Top of DATA PROVIDED
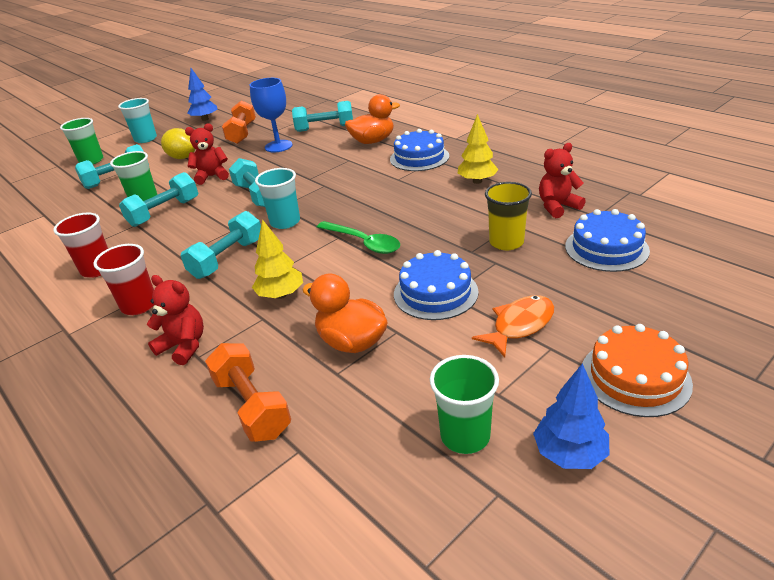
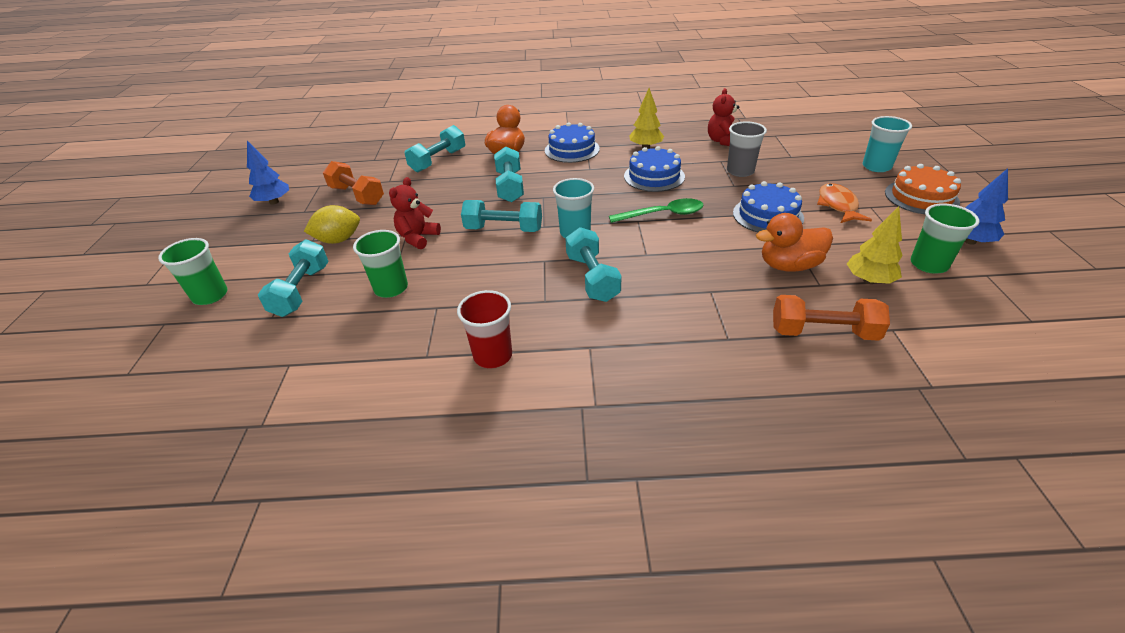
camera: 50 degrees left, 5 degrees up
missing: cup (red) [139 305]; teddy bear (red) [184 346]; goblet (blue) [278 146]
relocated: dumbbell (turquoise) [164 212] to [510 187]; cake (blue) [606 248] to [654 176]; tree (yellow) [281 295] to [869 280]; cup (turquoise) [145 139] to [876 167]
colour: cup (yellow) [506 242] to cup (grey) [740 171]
Bottom of DATA PROVIDED
Scan the material above for the word "blue". Copy each line where it occurs.

* **THE COMPLETED TASK**:
missing: cup (red) [139 305]; teddy bear (red) [184 346]; goblet (blue) [278 146]
relocated: dumbbell (turquoise) [164 212] to [510 187]; cake (blue) [606 248] to [654 176]; tree (yellow) [281 295] to [869 280]; cup (turquoise) [145 139] to [876 167]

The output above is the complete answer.